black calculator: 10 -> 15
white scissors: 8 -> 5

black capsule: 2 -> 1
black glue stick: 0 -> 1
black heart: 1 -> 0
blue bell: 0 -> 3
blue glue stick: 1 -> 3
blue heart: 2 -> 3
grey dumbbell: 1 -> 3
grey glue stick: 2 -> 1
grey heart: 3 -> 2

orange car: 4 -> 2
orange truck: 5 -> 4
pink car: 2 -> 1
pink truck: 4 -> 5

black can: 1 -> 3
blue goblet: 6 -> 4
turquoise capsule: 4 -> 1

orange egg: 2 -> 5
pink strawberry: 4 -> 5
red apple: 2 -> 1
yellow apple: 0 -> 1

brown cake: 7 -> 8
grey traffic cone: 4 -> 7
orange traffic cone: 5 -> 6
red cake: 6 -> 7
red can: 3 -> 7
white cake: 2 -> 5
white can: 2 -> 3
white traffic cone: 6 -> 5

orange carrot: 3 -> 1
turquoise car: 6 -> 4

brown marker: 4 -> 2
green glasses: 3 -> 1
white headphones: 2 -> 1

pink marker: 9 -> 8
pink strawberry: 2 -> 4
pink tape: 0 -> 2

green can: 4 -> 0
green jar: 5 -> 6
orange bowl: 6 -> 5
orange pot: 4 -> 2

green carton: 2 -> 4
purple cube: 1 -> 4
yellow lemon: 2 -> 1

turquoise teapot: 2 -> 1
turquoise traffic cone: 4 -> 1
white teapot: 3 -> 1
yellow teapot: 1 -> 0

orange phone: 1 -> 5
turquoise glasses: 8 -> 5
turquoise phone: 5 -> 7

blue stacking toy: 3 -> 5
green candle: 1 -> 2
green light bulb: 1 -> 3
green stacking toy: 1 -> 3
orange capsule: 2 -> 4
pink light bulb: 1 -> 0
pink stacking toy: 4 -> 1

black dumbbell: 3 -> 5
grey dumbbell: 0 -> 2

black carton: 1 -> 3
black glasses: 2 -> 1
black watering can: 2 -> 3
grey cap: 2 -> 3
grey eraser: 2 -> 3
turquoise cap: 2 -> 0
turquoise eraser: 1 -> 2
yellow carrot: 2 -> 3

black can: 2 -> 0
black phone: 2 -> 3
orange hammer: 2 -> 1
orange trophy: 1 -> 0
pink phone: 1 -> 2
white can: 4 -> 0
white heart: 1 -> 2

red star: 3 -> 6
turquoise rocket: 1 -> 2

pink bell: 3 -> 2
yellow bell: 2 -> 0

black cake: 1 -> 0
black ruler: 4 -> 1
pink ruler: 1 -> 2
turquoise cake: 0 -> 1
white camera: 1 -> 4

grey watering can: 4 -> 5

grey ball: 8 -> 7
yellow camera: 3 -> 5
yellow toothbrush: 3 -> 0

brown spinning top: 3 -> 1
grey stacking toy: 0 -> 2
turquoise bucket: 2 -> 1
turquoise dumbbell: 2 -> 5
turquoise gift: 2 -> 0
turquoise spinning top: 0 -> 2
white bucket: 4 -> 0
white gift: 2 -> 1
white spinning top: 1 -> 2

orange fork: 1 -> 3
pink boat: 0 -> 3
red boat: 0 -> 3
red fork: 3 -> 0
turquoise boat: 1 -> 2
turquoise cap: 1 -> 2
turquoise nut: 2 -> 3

==================================================

Exercise details: Every line of the listing that includes the word "traffic" must be copied.

Task answer:
grey traffic cone: 4 -> 7
orange traffic cone: 5 -> 6
white traffic cone: 6 -> 5
turquoise traffic cone: 4 -> 1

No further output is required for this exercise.